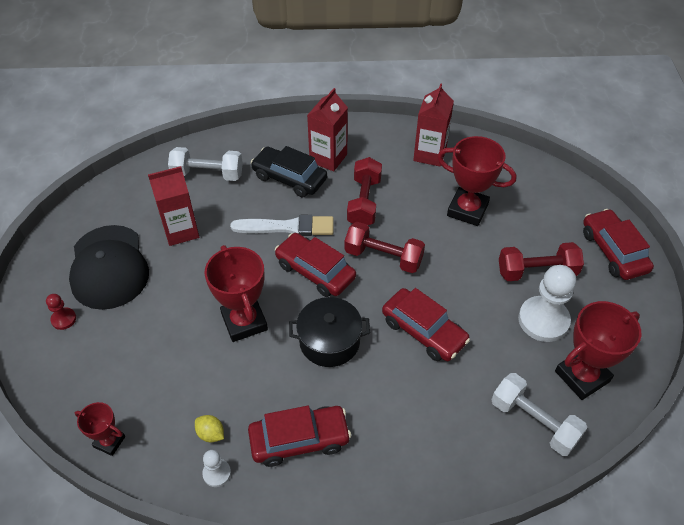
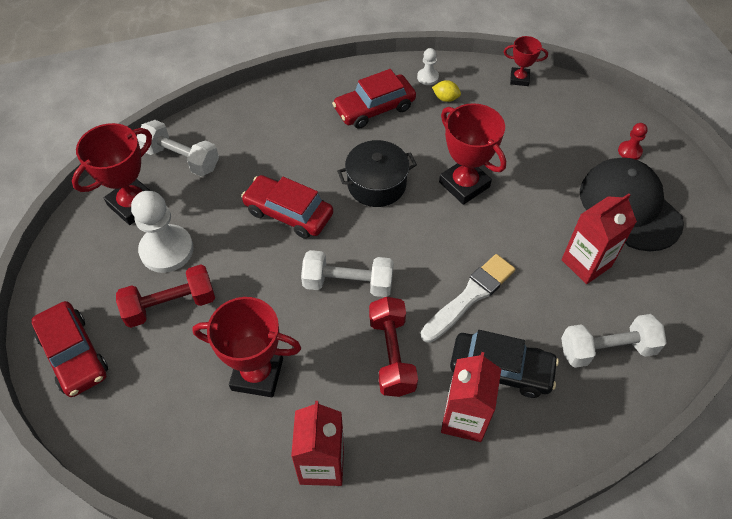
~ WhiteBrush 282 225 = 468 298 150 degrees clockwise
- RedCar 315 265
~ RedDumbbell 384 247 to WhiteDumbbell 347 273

++++

◆ **Your goal**
A faithful copy of all the lines above is needed, with the pictures omitted.

◆ **Response to the task**
~ WhiteBrush 282 225 = 468 298 150 degrees clockwise
- RedCar 315 265
~ RedDumbbell 384 247 to WhiteDumbbell 347 273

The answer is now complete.